(Structured diff data)
+ + + +

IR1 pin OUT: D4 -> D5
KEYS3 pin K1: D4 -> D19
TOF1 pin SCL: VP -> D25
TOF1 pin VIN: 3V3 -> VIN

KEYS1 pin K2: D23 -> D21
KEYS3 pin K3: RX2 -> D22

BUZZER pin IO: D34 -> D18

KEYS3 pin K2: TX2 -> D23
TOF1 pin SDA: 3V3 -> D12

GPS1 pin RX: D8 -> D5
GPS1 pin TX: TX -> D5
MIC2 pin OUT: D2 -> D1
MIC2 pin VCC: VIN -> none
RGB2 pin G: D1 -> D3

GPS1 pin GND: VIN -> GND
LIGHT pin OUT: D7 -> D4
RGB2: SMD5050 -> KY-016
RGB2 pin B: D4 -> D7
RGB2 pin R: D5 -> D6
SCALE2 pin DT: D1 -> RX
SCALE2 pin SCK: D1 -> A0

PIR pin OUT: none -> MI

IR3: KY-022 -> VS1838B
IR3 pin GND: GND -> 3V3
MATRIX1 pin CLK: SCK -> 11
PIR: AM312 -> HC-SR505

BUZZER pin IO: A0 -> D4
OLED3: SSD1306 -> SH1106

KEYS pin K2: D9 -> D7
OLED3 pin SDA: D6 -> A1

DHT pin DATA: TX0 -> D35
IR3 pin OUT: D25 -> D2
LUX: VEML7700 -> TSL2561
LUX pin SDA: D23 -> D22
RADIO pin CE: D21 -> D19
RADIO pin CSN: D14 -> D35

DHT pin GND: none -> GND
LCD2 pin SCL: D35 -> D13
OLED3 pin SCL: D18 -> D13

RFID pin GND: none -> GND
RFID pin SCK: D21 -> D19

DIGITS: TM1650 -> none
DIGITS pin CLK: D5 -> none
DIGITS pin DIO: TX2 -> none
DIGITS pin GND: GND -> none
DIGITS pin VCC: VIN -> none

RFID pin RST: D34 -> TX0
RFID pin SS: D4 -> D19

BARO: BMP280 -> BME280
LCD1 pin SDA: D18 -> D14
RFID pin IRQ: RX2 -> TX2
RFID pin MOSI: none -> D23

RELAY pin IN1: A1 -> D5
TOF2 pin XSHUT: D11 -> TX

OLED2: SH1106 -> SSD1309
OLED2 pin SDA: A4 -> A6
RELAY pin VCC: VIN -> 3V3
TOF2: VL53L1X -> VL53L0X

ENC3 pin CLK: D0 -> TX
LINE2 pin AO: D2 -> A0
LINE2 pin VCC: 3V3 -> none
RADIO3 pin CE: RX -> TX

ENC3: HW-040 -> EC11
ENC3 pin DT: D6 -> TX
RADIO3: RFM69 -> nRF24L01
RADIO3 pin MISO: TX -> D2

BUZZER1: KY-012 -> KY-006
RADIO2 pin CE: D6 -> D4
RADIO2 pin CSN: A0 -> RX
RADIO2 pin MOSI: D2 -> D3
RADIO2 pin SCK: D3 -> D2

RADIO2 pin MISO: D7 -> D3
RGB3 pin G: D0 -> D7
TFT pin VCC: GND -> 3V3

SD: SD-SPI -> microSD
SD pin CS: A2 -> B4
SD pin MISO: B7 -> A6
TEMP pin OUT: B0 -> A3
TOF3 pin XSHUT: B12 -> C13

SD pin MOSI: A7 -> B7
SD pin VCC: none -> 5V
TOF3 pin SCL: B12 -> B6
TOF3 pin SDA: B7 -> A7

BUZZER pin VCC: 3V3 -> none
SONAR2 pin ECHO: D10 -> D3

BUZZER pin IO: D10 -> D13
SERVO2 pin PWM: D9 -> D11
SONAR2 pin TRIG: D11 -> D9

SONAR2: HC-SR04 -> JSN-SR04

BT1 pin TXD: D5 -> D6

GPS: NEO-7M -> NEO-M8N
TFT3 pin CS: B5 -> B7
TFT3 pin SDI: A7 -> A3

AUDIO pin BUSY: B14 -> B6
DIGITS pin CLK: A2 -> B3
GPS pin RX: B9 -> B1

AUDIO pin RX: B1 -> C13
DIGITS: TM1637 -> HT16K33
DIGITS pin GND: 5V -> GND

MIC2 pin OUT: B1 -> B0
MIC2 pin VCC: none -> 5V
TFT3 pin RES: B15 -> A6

+ + + +

* _Task to complete_
Look through the entries above and report each line where the string "MISO" occurs.

* _Written solution_
RADIO3 pin MISO: TX -> D2
RADIO2 pin MISO: D7 -> D3
SD pin MISO: B7 -> A6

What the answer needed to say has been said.